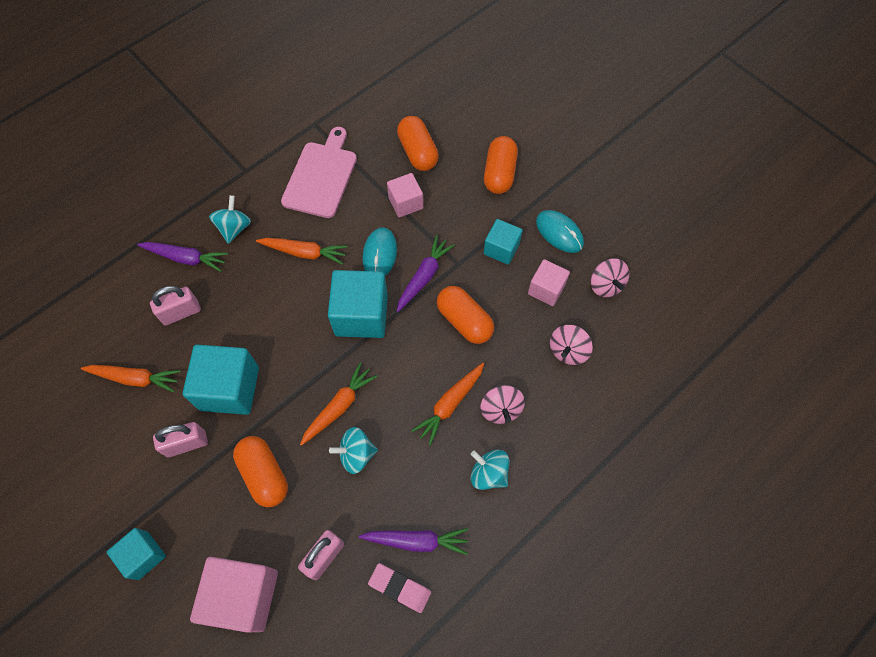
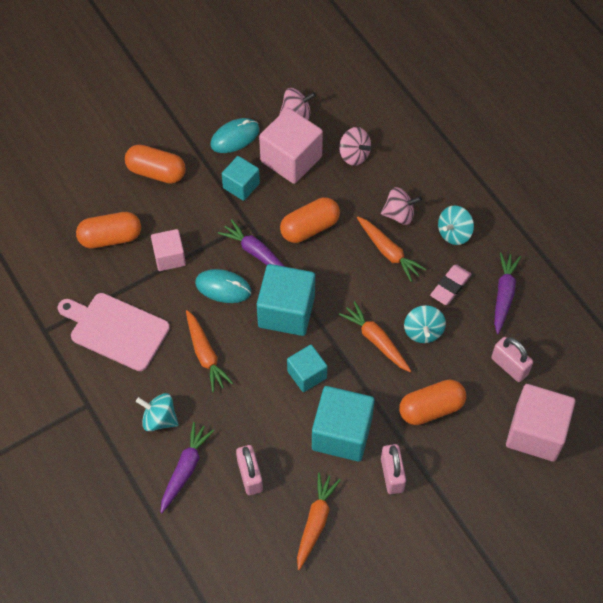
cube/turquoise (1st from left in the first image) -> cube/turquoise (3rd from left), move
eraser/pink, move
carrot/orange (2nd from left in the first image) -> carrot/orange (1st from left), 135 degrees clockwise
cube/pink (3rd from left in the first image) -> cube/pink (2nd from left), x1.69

_Work instructions_: Copy the listing exactly, omitting pictures.

_Written answer_:
cube/turquoise (1st from left in the first image) -> cube/turquoise (3rd from left), move
eraser/pink, move
carrot/orange (2nd from left in the first image) -> carrot/orange (1st from left), 135 degrees clockwise
cube/pink (3rd from left in the first image) -> cube/pink (2nd from left), x1.69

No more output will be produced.